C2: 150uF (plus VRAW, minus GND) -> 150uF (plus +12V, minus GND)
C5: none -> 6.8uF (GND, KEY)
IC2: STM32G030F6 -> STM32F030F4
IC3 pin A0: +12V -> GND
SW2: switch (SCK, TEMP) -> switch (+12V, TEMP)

---

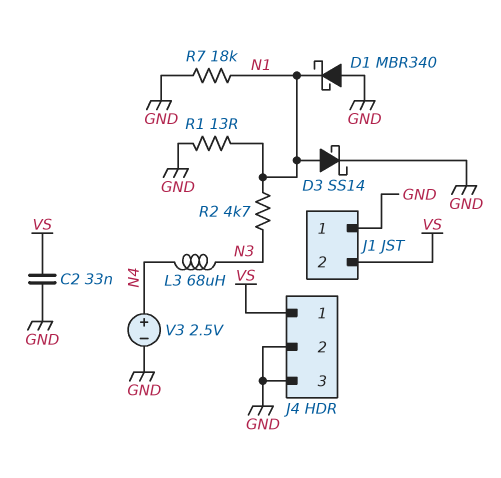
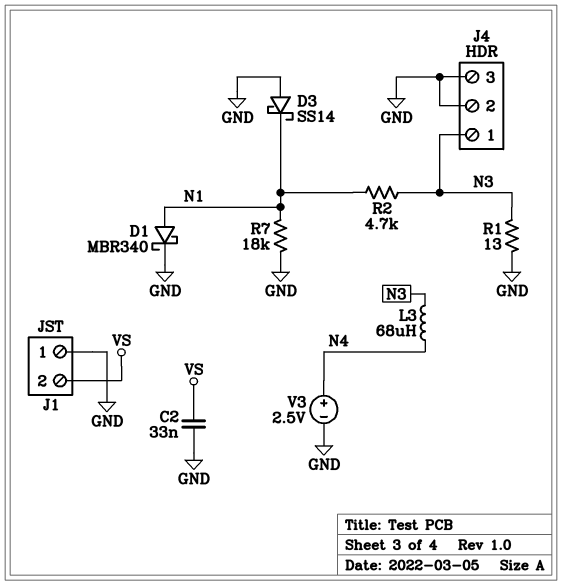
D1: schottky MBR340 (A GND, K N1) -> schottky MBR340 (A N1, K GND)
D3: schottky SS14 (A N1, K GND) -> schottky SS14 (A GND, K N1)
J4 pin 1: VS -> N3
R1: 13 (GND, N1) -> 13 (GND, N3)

> [What to do]: Given the data above, transcribe exactly the lines from the one containing "D1: schottky MBR340" down to the one containing "R1: 13 (GND, N1) -> 13 (GND, N3)", and no others.

> [Written solution]:
D1: schottky MBR340 (A GND, K N1) -> schottky MBR340 (A N1, K GND)
D3: schottky SS14 (A N1, K GND) -> schottky SS14 (A GND, K N1)
J4 pin 1: VS -> N3
R1: 13 (GND, N1) -> 13 (GND, N3)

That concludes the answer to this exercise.